ENTRIES SHOWN:
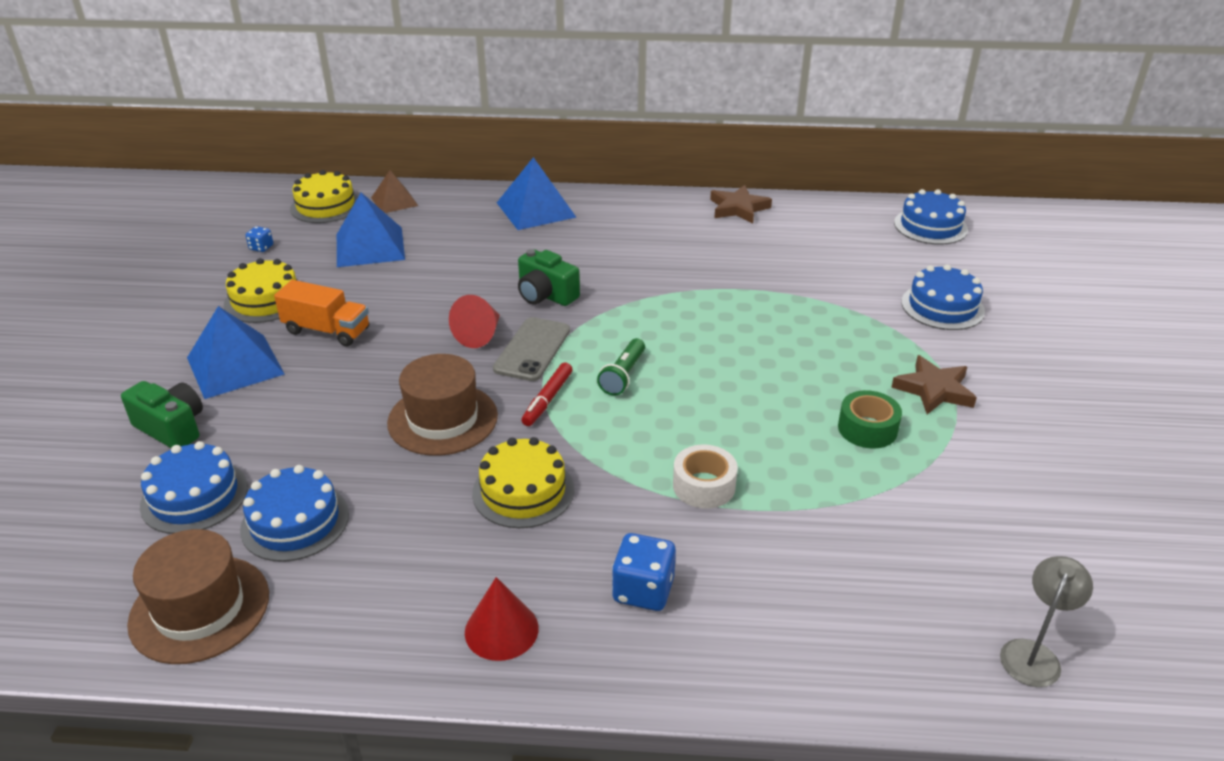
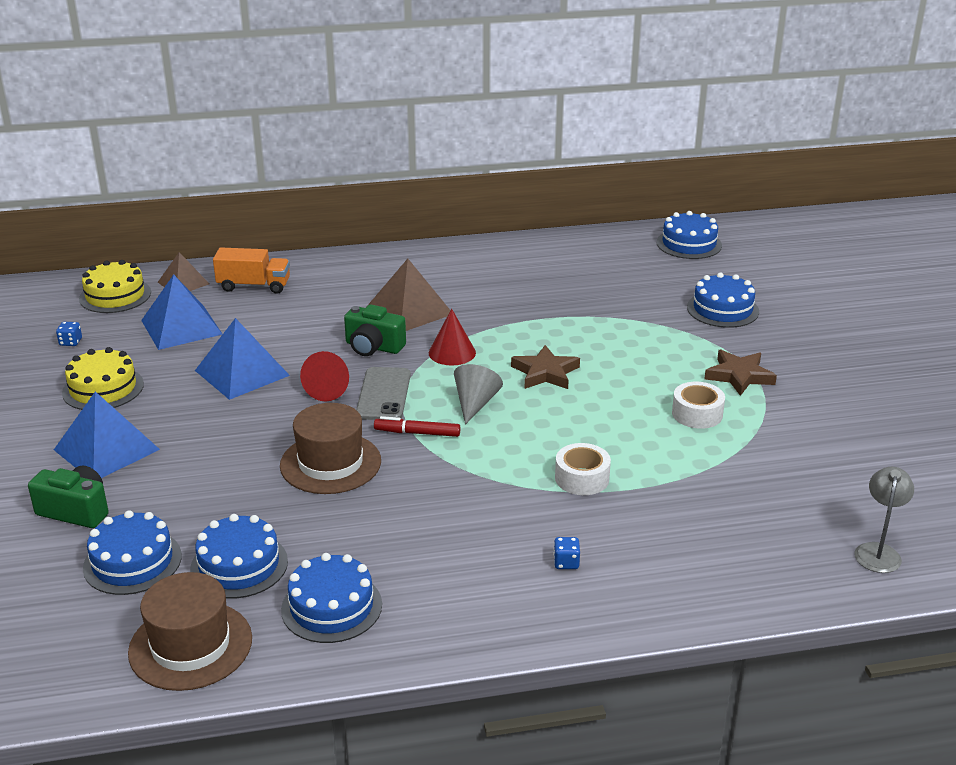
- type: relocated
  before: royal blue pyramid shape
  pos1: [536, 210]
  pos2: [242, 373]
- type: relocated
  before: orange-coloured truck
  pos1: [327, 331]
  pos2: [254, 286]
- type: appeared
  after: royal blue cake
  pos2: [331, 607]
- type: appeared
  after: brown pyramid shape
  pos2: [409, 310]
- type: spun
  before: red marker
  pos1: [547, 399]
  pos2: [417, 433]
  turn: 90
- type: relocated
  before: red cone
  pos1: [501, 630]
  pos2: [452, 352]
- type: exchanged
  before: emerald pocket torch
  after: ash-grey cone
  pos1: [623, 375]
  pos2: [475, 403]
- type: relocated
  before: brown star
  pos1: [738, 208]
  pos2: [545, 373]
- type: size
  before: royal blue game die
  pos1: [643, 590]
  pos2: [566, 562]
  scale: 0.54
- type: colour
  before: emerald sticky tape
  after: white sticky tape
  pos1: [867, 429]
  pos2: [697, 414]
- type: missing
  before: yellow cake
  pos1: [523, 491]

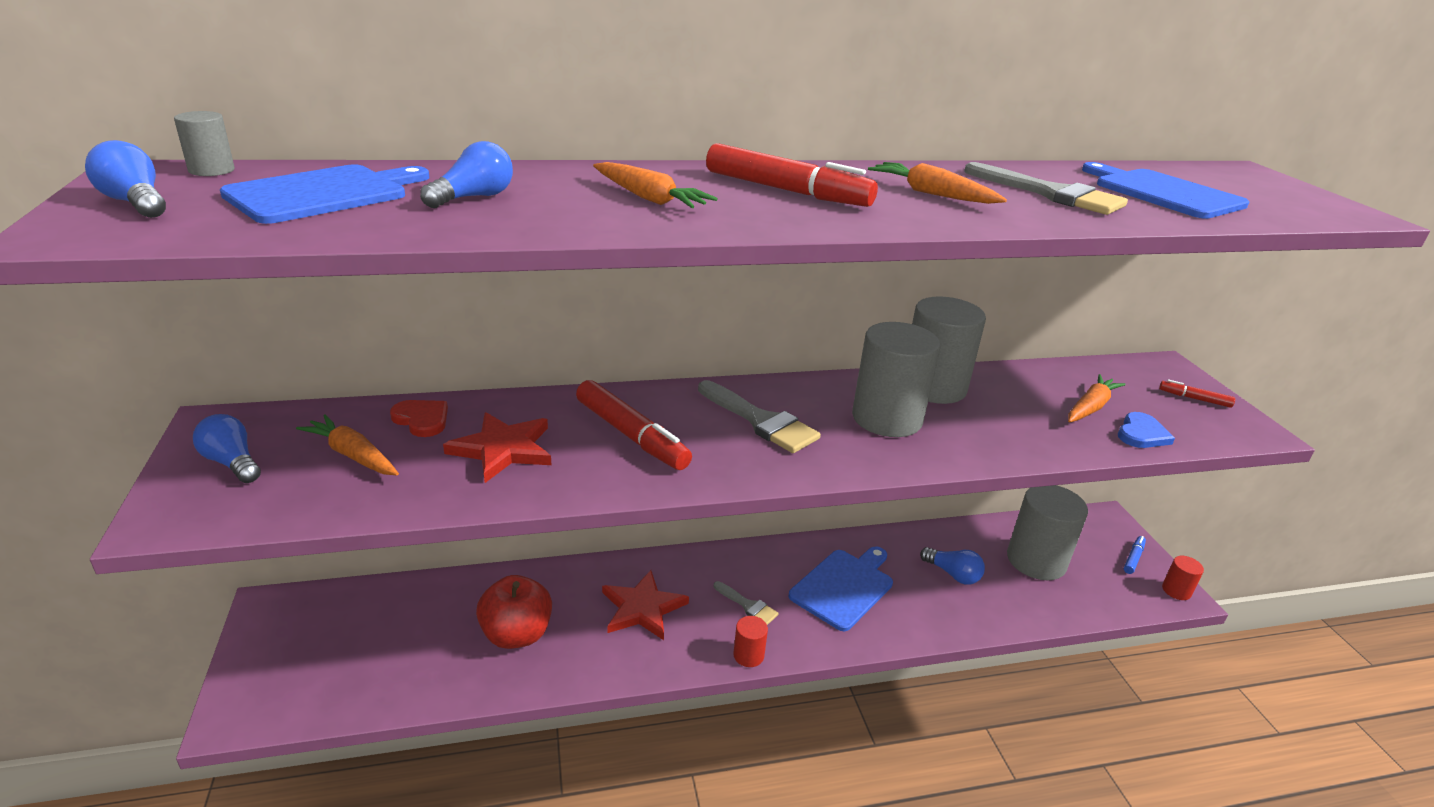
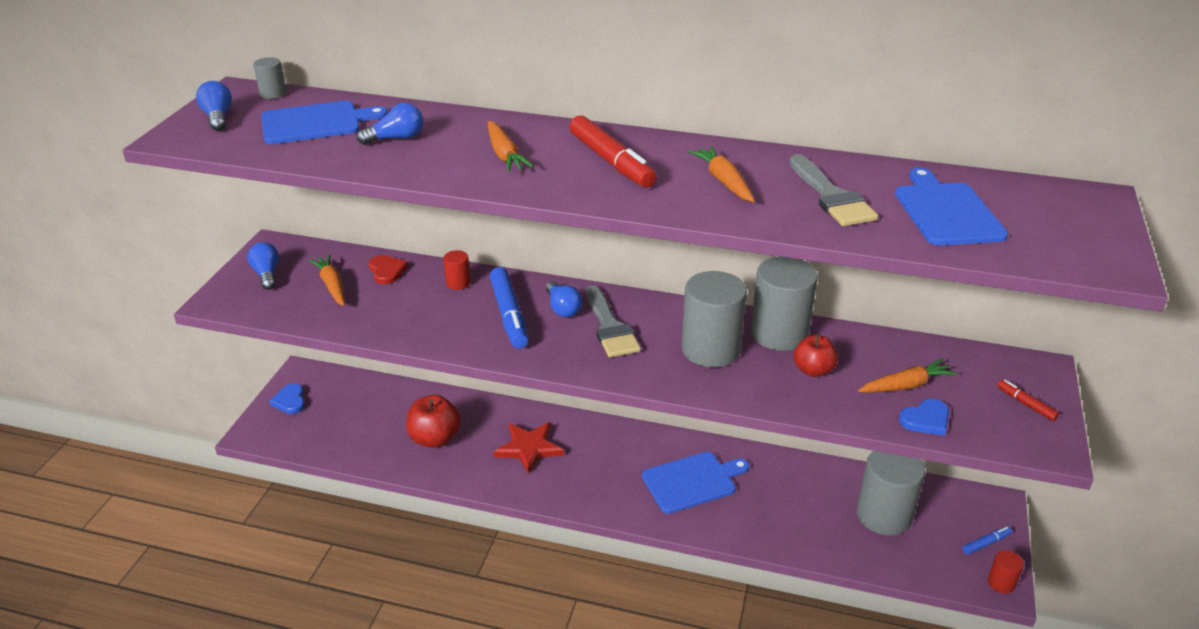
- type: appeared
  after: royal blue heart shape
  pos2: [290, 401]
- type: relocated
  before: red solid cylinder
  pos1: [748, 655]
  pos2: [458, 283]
- type: colour
  before: red marker
  after: royal blue marker
  pos1: [631, 435]
  pos2: [509, 314]
- type: relocated
  before: royal blue light bulb
  pos1: [953, 574]
  pos2: [563, 308]
- type: appeared
  after: red toy apple
  pos2: [813, 370]
- type: missing
  before: red star
  pos1: [503, 449]
- type: missing
  before: ash-grey paintbrush
  pos1: [748, 605]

EXERCISE:
Read through the entries and copy every line that includes "brown".

RESPONSE TO THIS EXERCISE:
  after: brown pyramid shape
  before: brown star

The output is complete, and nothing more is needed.